-- start of GIVEN INFORMATION --

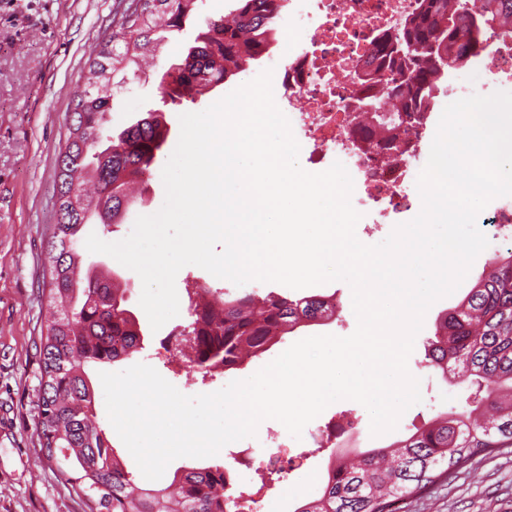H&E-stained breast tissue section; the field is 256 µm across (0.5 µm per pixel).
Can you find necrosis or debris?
<instances>
[{
  "label": "necrosis or debris",
  "instance_id": "4bbe7bcc",
  "mask_svg": "<svg viewBox=\"0 0 512 512\" xmlns=\"http://www.w3.org/2000/svg\"><path fill=\"white\" fill-rule=\"evenodd\" d=\"M413 0H313L305 11V34L289 45L280 65L281 86L288 97L289 121L310 149L317 169L341 162L359 191L361 205L380 222L410 211V177L417 167L432 113L415 112L398 138L400 155L377 145L371 120L351 110L356 98L353 72L370 58L374 37L410 11ZM475 81L456 84L454 98L489 95L492 86L512 77V39L492 41L474 66Z\"/></svg>",
  "mask_w": 512,
  "mask_h": 512
}]
</instances>
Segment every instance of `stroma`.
<instances>
[{
  "mask_svg": "<svg viewBox=\"0 0 512 512\" xmlns=\"http://www.w3.org/2000/svg\"><path fill=\"white\" fill-rule=\"evenodd\" d=\"M234 7L235 0H201L184 29L161 44L149 81L130 83L118 91L110 114L112 129L124 128L142 112L162 109L171 133L145 178L141 203L130 208L121 225L111 229L92 226V233L103 241L126 238L138 216L154 214L162 207V170L179 140L180 115L202 111L248 82L247 74H236L197 102L180 106L162 104L157 89L161 73L192 44L197 30ZM121 10V0H0V512H87L83 498L44 459L38 437L39 346L48 311L42 281L46 250L57 221L59 143L67 134L74 90L91 49L111 37ZM511 247L512 242L504 238H490L459 288L427 311L408 360L420 381L422 401L401 416L395 430L371 435L367 409L343 399L309 422L301 438L292 437L280 422L266 419L255 436L223 447L218 458L227 464L246 448L292 459V467L272 482L261 481L255 470L234 466L239 484L260 500L262 512H295L320 488L333 455L389 446L425 427L439 413L465 405L472 392L469 384L422 367L426 341L435 322L474 285L493 254ZM118 272L127 285L128 309L148 331L135 361L152 366L190 396L212 393L226 383L251 377L300 339L328 334L345 337L357 326L346 282L303 289L258 281L237 286L200 267L185 266L176 277L180 291L195 281L223 290L228 297L270 291L292 299L321 295L332 299L338 312L335 320L297 328L243 369L204 384L188 379L184 370L173 365L160 345L161 333L150 332L139 305V276L123 266ZM402 512H512V451L476 455L460 473L405 500Z\"/></svg>",
  "mask_w": 512,
  "mask_h": 512,
  "instance_id": "obj_1",
  "label": "stroma"
}]
</instances>
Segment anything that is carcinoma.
I'll return each instance as SVG.
<instances>
[{
  "instance_id": "1",
  "label": "carcinoma",
  "mask_w": 512,
  "mask_h": 512,
  "mask_svg": "<svg viewBox=\"0 0 512 512\" xmlns=\"http://www.w3.org/2000/svg\"><path fill=\"white\" fill-rule=\"evenodd\" d=\"M199 0H127L110 39L86 61L83 83L58 156V211L47 249L44 285L50 315L40 336L38 437L47 461L85 499L88 512H244L229 494L224 465L193 466L165 487L140 486L96 420L87 368L107 367L143 349L144 334L105 265H84L81 232L93 218L123 223L131 187L142 181L168 142L165 113L148 111L109 136L114 91L149 80L141 61L182 30ZM285 0H236L228 15L206 22L195 45L162 74L160 95L194 101L267 51ZM512 33V0H414L403 22L376 35L357 101L366 111L382 100L399 112H428L452 70L482 57L488 39ZM491 271L436 322L428 366L471 380L473 398L394 446L373 448L328 470L318 494L295 512H397L396 505L464 468L477 452L512 447V249L495 254ZM189 319L172 356L201 378L240 369L301 323L333 318L336 306L317 296L294 301L272 292L226 299L194 284Z\"/></svg>"
}]
</instances>
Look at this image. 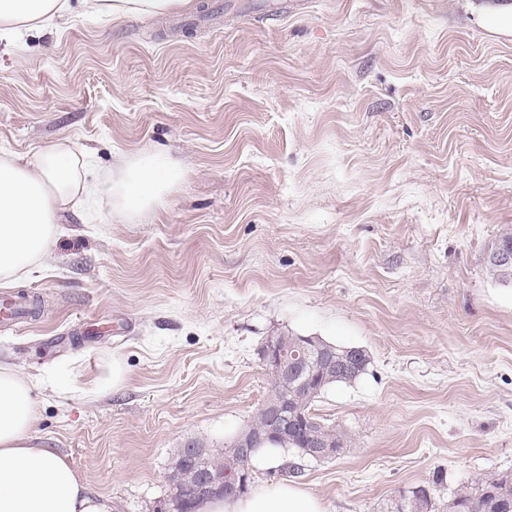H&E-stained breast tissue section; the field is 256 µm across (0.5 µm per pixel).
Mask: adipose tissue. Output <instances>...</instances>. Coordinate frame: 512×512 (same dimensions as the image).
<instances>
[{"label": "adipose tissue", "instance_id": "adipose-tissue-1", "mask_svg": "<svg viewBox=\"0 0 512 512\" xmlns=\"http://www.w3.org/2000/svg\"><path fill=\"white\" fill-rule=\"evenodd\" d=\"M191 0H0V40L62 27L75 7L90 16L160 17ZM89 152L64 140L19 156L0 150V286L20 282L50 255L67 214L93 207L111 217L149 209L181 173L164 152L121 157L102 182L87 179ZM38 381L0 365V512H112L70 462L36 443ZM197 512H324L318 497L287 481L237 499L204 500Z\"/></svg>", "mask_w": 512, "mask_h": 512}]
</instances>
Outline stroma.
I'll return each instance as SVG.
<instances>
[{"instance_id": "35a3bbf8", "label": "stroma", "mask_w": 512, "mask_h": 512, "mask_svg": "<svg viewBox=\"0 0 512 512\" xmlns=\"http://www.w3.org/2000/svg\"><path fill=\"white\" fill-rule=\"evenodd\" d=\"M512 0H194L153 19L76 18L0 44V149L68 139L95 182L121 155L182 171L161 205L70 215L14 291L0 364L41 378L42 447L115 512H154L172 457L215 453L264 403L258 355L295 333L364 349L312 406L352 437L281 451L325 512L438 503L512 471ZM117 389L85 387L112 362ZM512 265V253L507 250L500 249L495 251L490 256V266L496 270L502 267H508ZM487 272L491 278L501 283H512V266L505 272L491 271L487 268Z\"/></svg>"}]
</instances>
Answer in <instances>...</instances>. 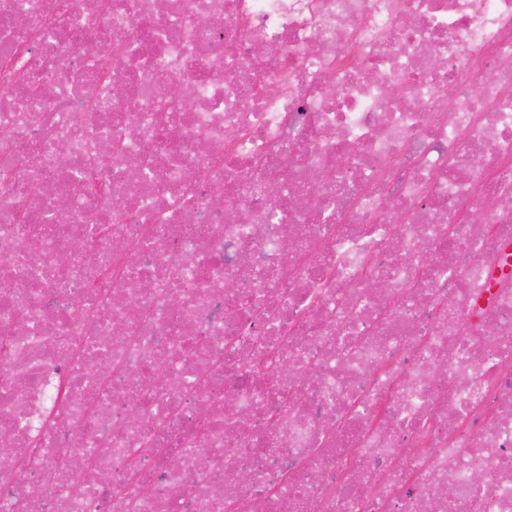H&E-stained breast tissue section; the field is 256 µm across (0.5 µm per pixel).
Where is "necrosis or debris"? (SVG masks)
I'll return each mask as SVG.
<instances>
[{
  "label": "necrosis or debris",
  "mask_w": 512,
  "mask_h": 512,
  "mask_svg": "<svg viewBox=\"0 0 512 512\" xmlns=\"http://www.w3.org/2000/svg\"><path fill=\"white\" fill-rule=\"evenodd\" d=\"M97 3L0 0V512H512V0ZM251 370L255 374L265 378L268 381V383H269L268 393L271 397H277V398L282 399L283 401L288 402V394L280 389L279 384H278L279 376L274 373L273 369L270 366V363L267 360H265V359L256 360L253 363Z\"/></svg>",
  "instance_id": "4bbe7bcc"
}]
</instances>
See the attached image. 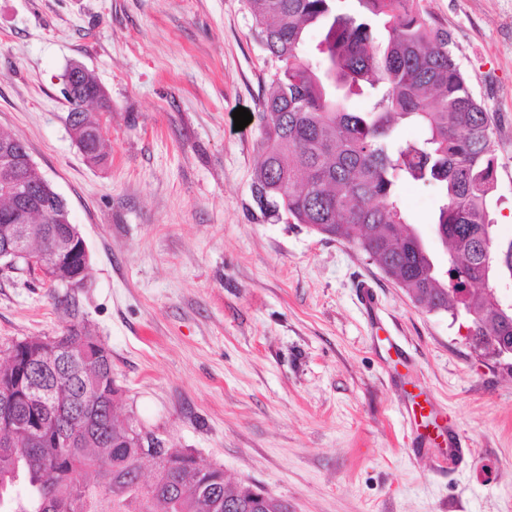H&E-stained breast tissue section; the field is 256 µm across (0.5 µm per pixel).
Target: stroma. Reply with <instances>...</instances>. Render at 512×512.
I'll use <instances>...</instances> for the list:
<instances>
[{
	"label": "stroma",
	"mask_w": 512,
	"mask_h": 512,
	"mask_svg": "<svg viewBox=\"0 0 512 512\" xmlns=\"http://www.w3.org/2000/svg\"><path fill=\"white\" fill-rule=\"evenodd\" d=\"M495 125V234L512 242V0H422ZM92 71L108 160L66 124L71 64ZM273 64L245 0H0V133L67 201L91 278L84 307L135 417L292 512H512V356L470 344L354 245L265 217L251 196ZM431 234L435 188L402 185ZM55 291L0 273V347L56 336ZM435 411L410 428L407 407ZM449 422L471 456L444 470Z\"/></svg>",
	"instance_id": "obj_1"
}]
</instances>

-- end of GIVEN INFORMATION --

# INSTRUCTIONS TO FOLLOW
Return, unchanged, each line from the line containing "Target: stroma. Reply" through the last line of the material.

# THE RESULT
Target: stroma. Reply with <instances>...</instances>. Render at 512×512.
I'll use <instances>...</instances> for the list:
<instances>
[{
	"label": "stroma",
	"mask_w": 512,
	"mask_h": 512,
	"mask_svg": "<svg viewBox=\"0 0 512 512\" xmlns=\"http://www.w3.org/2000/svg\"><path fill=\"white\" fill-rule=\"evenodd\" d=\"M495 125V234L512 242V0H422ZM92 71L108 160L66 124L71 64ZM273 64L245 0H0V133L67 201L91 278L84 307L135 417L292 512H512V356L470 344L354 245L265 217L251 196ZM431 234L435 188L402 185ZM55 291L0 273V347L56 336ZM435 411L410 428L407 407ZM449 422L471 456L444 470Z\"/></svg>",
	"instance_id": "obj_1"
}]
</instances>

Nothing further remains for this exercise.